┌────────
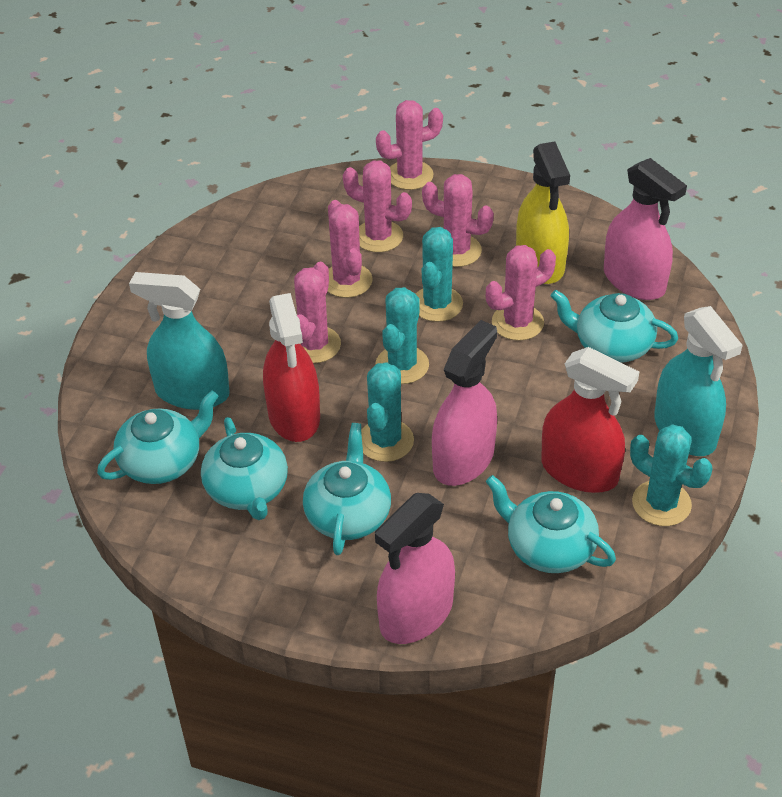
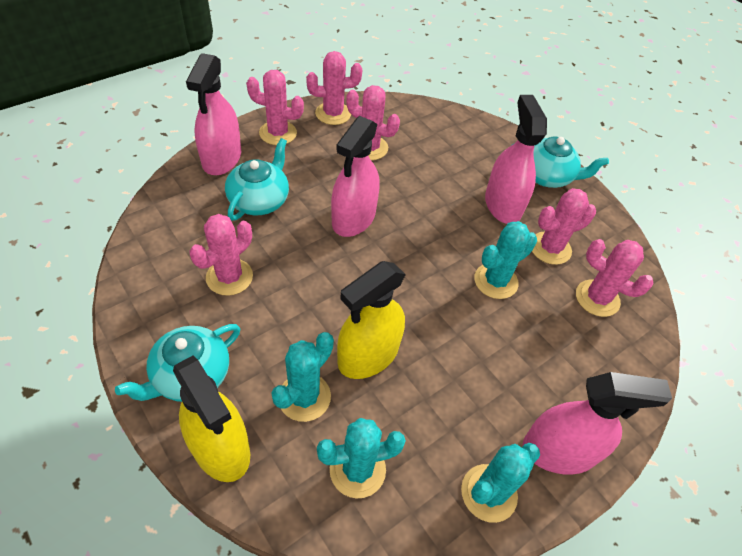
pink spray bottle: 3 -> 4
red spray bottle: 2 -> 0
turquoise spray bottle: 2 -> 0
turquoise teapot: 5 -> 3
yellow spray bottle: 1 -> 2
└────────
WHAT THE EXERCISE ASKS>
The answer should be nothing more than the lines from the one with "red spray bottle: 2 -> 0" through the end of the entries, restated word for word.

TASK ANSWER>
red spray bottle: 2 -> 0
turquoise spray bottle: 2 -> 0
turquoise teapot: 5 -> 3
yellow spray bottle: 1 -> 2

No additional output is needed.